TO DO> All of the data is to be written out again exactly, without the pictures.
= = = = = = =
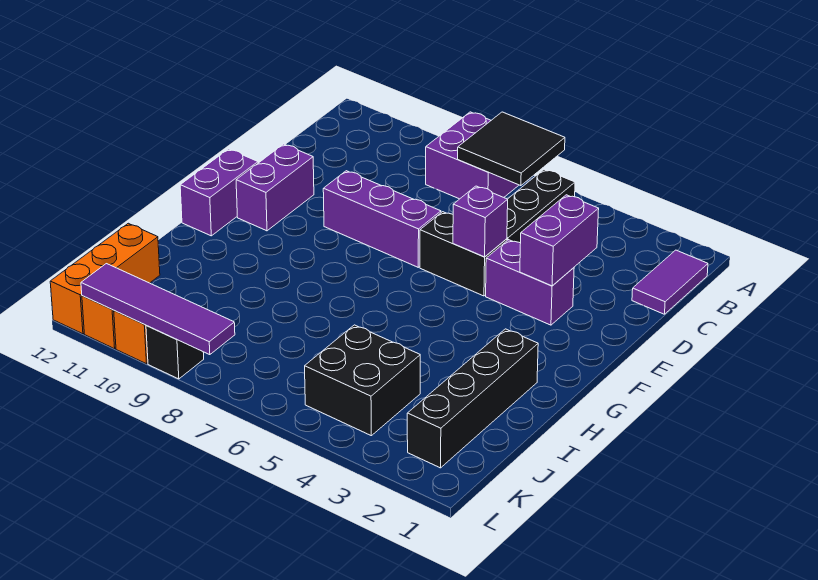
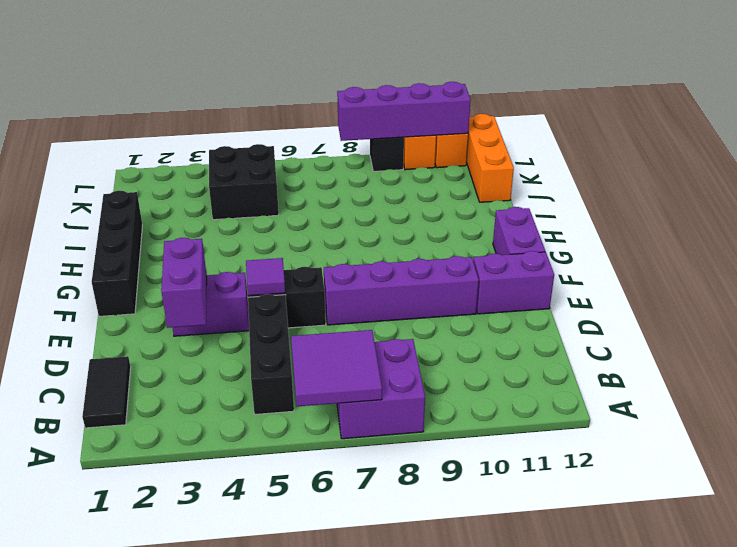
black tile A6:B7 level 2 -> purple tile A6:B7 level 2
purple tile B1:C1 level 1 -> black tile B1:C1 level 1
purple brick E5 level 2 -> purple tile E5 level 2
purple brick E7:E9 level 1 -> purple brick E7:E10 level 1
purple brick E11:F11 level 1 -> purple brick E11:E12 level 1
black brick H2:K2 level 1 -> black brick F1:I1 level 1
purple tile L8:L11 level 2 -> purple brick L8:L11 level 2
= = = = = = =
ANSWER TO THIS PROBLEM>
black tile A6:B7 level 2 -> purple tile A6:B7 level 2
purple tile B1:C1 level 1 -> black tile B1:C1 level 1
purple brick E5 level 2 -> purple tile E5 level 2
purple brick E7:E9 level 1 -> purple brick E7:E10 level 1
purple brick E11:F11 level 1 -> purple brick E11:E12 level 1
black brick H2:K2 level 1 -> black brick F1:I1 level 1
purple tile L8:L11 level 2 -> purple brick L8:L11 level 2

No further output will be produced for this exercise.